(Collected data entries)
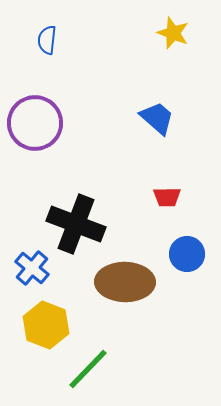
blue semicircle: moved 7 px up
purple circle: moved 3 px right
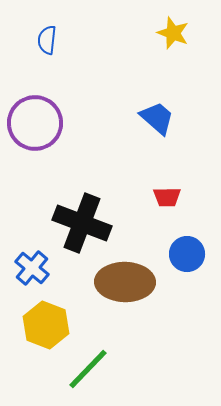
black cross: moved 6 px right, 1 px up
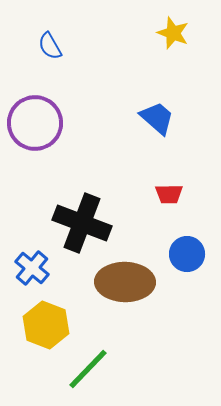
blue semicircle: moved 3 px right, 6 px down; rotated 36 degrees counterclockwise
red trapezoid: moved 2 px right, 3 px up
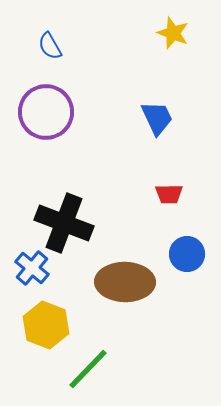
blue trapezoid: rotated 24 degrees clockwise
purple circle: moved 11 px right, 11 px up
black cross: moved 18 px left
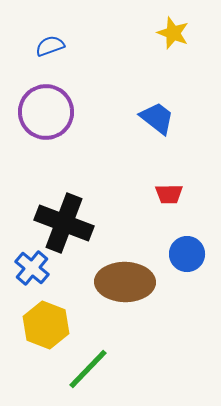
blue semicircle: rotated 100 degrees clockwise
blue trapezoid: rotated 27 degrees counterclockwise
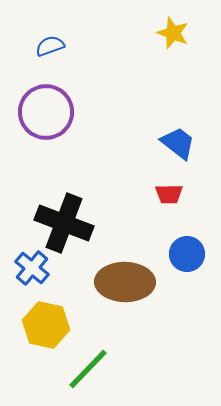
blue trapezoid: moved 21 px right, 25 px down
yellow hexagon: rotated 9 degrees counterclockwise
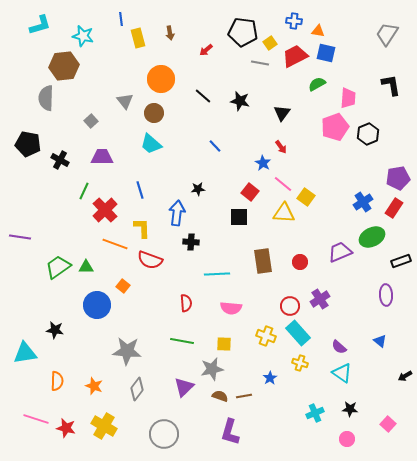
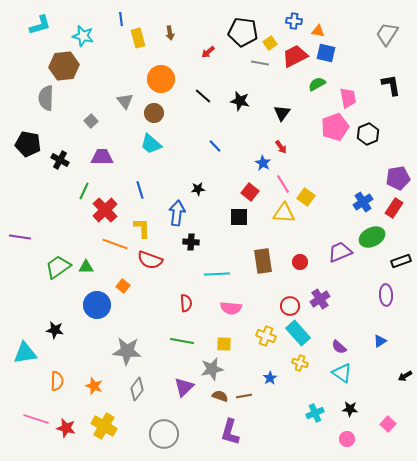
red arrow at (206, 50): moved 2 px right, 2 px down
pink trapezoid at (348, 98): rotated 15 degrees counterclockwise
pink line at (283, 184): rotated 18 degrees clockwise
blue triangle at (380, 341): rotated 48 degrees clockwise
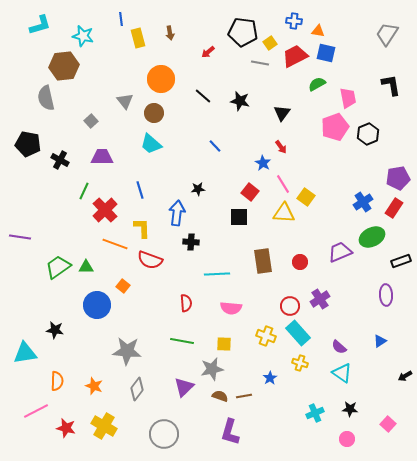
gray semicircle at (46, 98): rotated 15 degrees counterclockwise
pink line at (36, 419): moved 8 px up; rotated 45 degrees counterclockwise
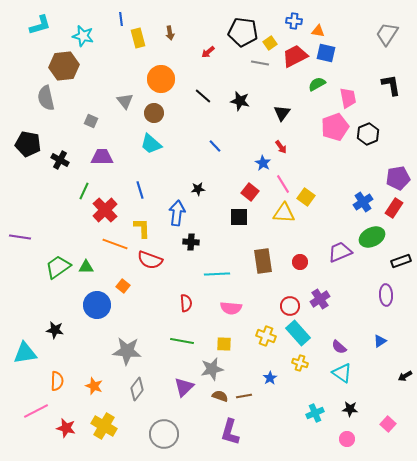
gray square at (91, 121): rotated 24 degrees counterclockwise
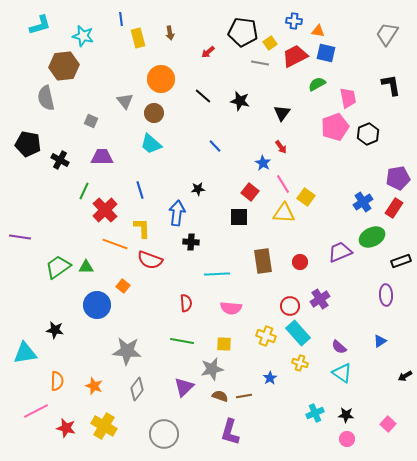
black star at (350, 409): moved 4 px left, 6 px down
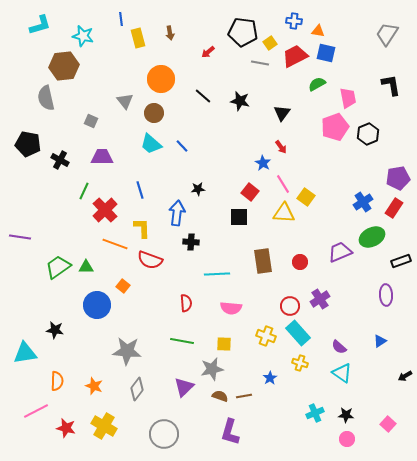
blue line at (215, 146): moved 33 px left
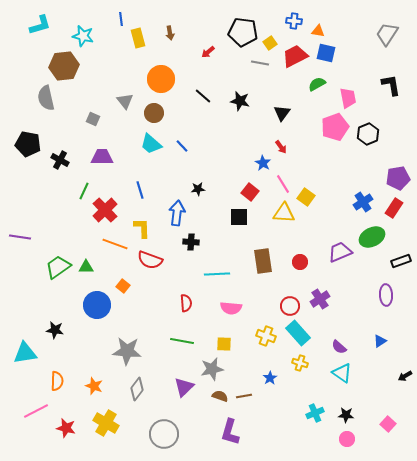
gray square at (91, 121): moved 2 px right, 2 px up
yellow cross at (104, 426): moved 2 px right, 3 px up
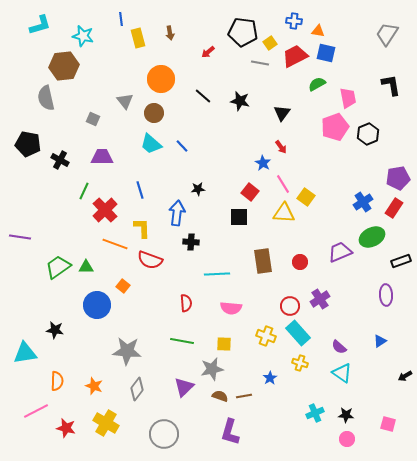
pink square at (388, 424): rotated 28 degrees counterclockwise
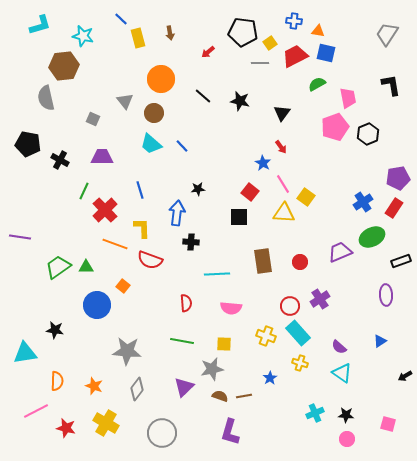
blue line at (121, 19): rotated 40 degrees counterclockwise
gray line at (260, 63): rotated 12 degrees counterclockwise
gray circle at (164, 434): moved 2 px left, 1 px up
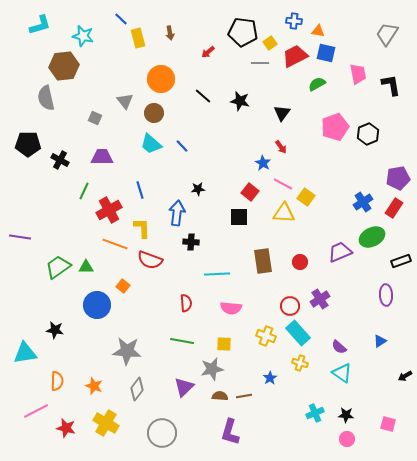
pink trapezoid at (348, 98): moved 10 px right, 24 px up
gray square at (93, 119): moved 2 px right, 1 px up
black pentagon at (28, 144): rotated 10 degrees counterclockwise
pink line at (283, 184): rotated 30 degrees counterclockwise
red cross at (105, 210): moved 4 px right; rotated 15 degrees clockwise
brown semicircle at (220, 396): rotated 14 degrees counterclockwise
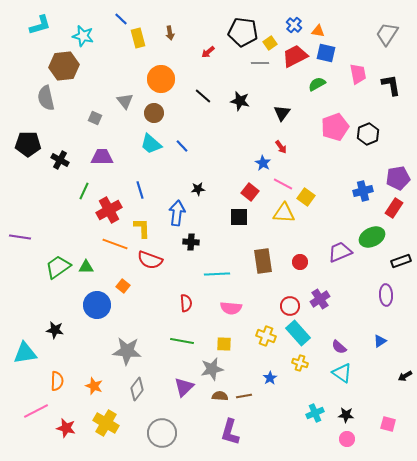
blue cross at (294, 21): moved 4 px down; rotated 35 degrees clockwise
blue cross at (363, 202): moved 11 px up; rotated 18 degrees clockwise
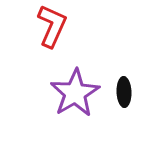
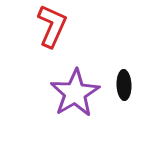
black ellipse: moved 7 px up
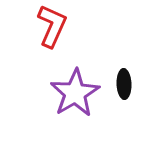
black ellipse: moved 1 px up
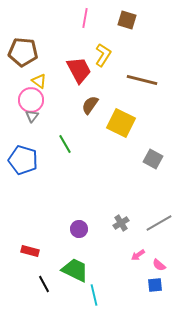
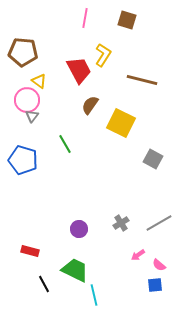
pink circle: moved 4 px left
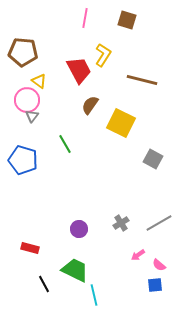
red rectangle: moved 3 px up
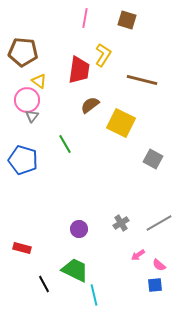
red trapezoid: rotated 36 degrees clockwise
brown semicircle: rotated 18 degrees clockwise
red rectangle: moved 8 px left
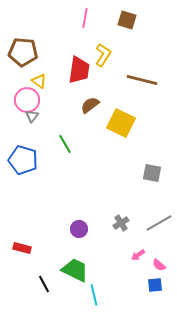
gray square: moved 1 px left, 14 px down; rotated 18 degrees counterclockwise
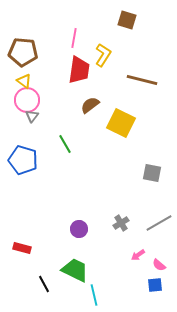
pink line: moved 11 px left, 20 px down
yellow triangle: moved 15 px left
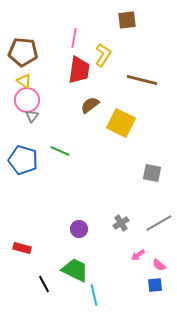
brown square: rotated 24 degrees counterclockwise
green line: moved 5 px left, 7 px down; rotated 36 degrees counterclockwise
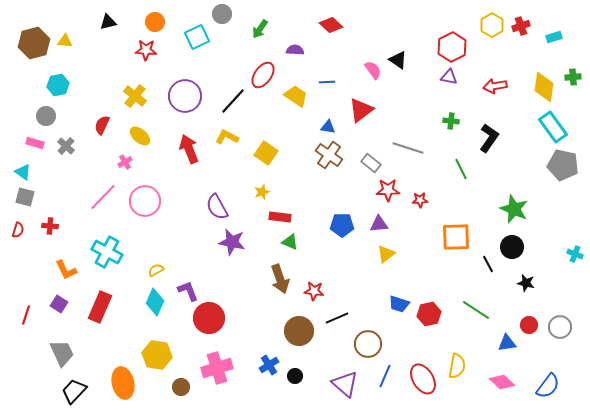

**SET TASK**
Quote every line of the rows above verbatim, leaving out the pictures.

**TASK ANSWER**
blue semicircle: moved 7 px up
purple circle: moved 3 px right
black cross: moved 6 px right, 1 px up
blue semicircle: moved 3 px right, 6 px down; rotated 36 degrees counterclockwise
red trapezoid: moved 2 px right, 3 px up
blue trapezoid: rotated 24 degrees clockwise
purple circle: moved 11 px right, 11 px up
black cross: moved 18 px left
blue semicircle: rotated 100 degrees clockwise
blue trapezoid: rotated 27 degrees counterclockwise
blue trapezoid: moved 21 px right, 25 px down
yellow hexagon: rotated 9 degrees counterclockwise
red arrow at (206, 50): moved 2 px right, 2 px down
pink trapezoid at (348, 98): rotated 15 degrees counterclockwise
pink line at (283, 184): rotated 18 degrees clockwise
blue triangle at (380, 341): rotated 48 degrees clockwise
gray semicircle at (46, 98): rotated 15 degrees counterclockwise
pink line at (36, 419): moved 8 px up; rotated 45 degrees counterclockwise
gray square at (91, 121): rotated 24 degrees counterclockwise
black star at (350, 409): moved 4 px left, 6 px down
blue line at (215, 146): moved 33 px left
gray square at (91, 121): moved 2 px right, 2 px up
yellow cross at (104, 426): moved 2 px right, 3 px up
pink square at (388, 424): rotated 28 degrees counterclockwise
blue line at (121, 19): rotated 40 degrees counterclockwise
gray line at (260, 63): rotated 12 degrees counterclockwise
gray circle at (164, 434): moved 2 px left, 1 px up
pink trapezoid at (348, 98): moved 10 px right, 24 px up
gray square at (93, 119): moved 2 px right, 1 px up
black pentagon at (28, 144): rotated 10 degrees counterclockwise
pink line at (283, 184): rotated 30 degrees counterclockwise
red cross at (105, 210): moved 4 px right; rotated 15 degrees clockwise
brown semicircle at (220, 396): rotated 14 degrees counterclockwise
blue cross at (294, 21): moved 4 px down; rotated 35 degrees clockwise
blue cross at (363, 202): moved 11 px up; rotated 18 degrees clockwise
black ellipse: moved 7 px up
black ellipse: moved 1 px up
pink circle: moved 4 px left
red rectangle: moved 3 px up
red trapezoid: rotated 36 degrees clockwise
brown semicircle: rotated 18 degrees clockwise
red rectangle: moved 8 px left
gray square: moved 1 px left, 14 px down; rotated 18 degrees counterclockwise
pink line: moved 11 px left, 20 px down
yellow triangle: moved 15 px left
brown square: rotated 24 degrees counterclockwise
green line: moved 5 px left, 7 px down; rotated 36 degrees counterclockwise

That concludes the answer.